*Data segment*

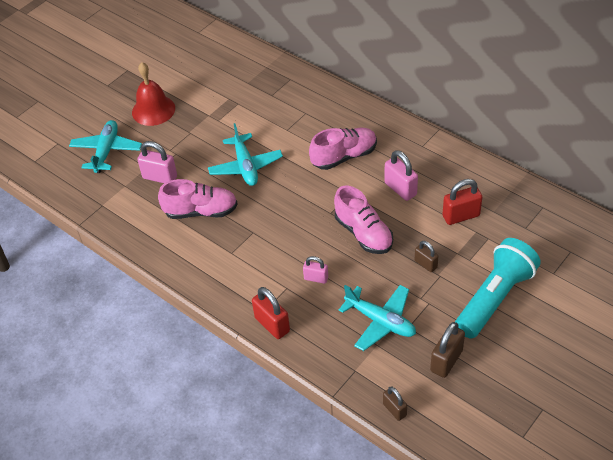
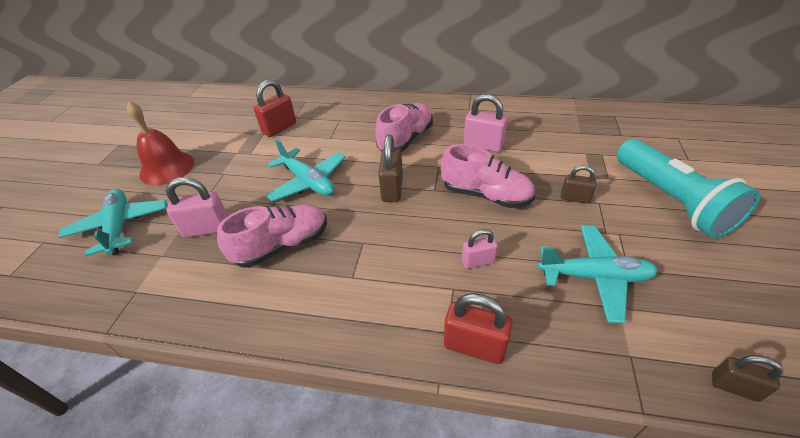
camera: 30 degrees left, 5 degrees down
(446, 361) = (709, 288): brown padlock -> brown padlock (392, 189)
(461, 216) = (559, 146): red padlock -> red padlock (279, 128)
(494, 298) = (671, 200): turquoise flashlight -> turquoise flashlight turned 150 degrees clockwise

*Exercise aim*
Once the pictures are set aside, give the listing again word for word.

*Problem solution*
camera: 30 degrees left, 5 degrees down
(446, 361) = (709, 288): brown padlock -> brown padlock (392, 189)
(461, 216) = (559, 146): red padlock -> red padlock (279, 128)
(494, 298) = (671, 200): turquoise flashlight -> turquoise flashlight turned 150 degrees clockwise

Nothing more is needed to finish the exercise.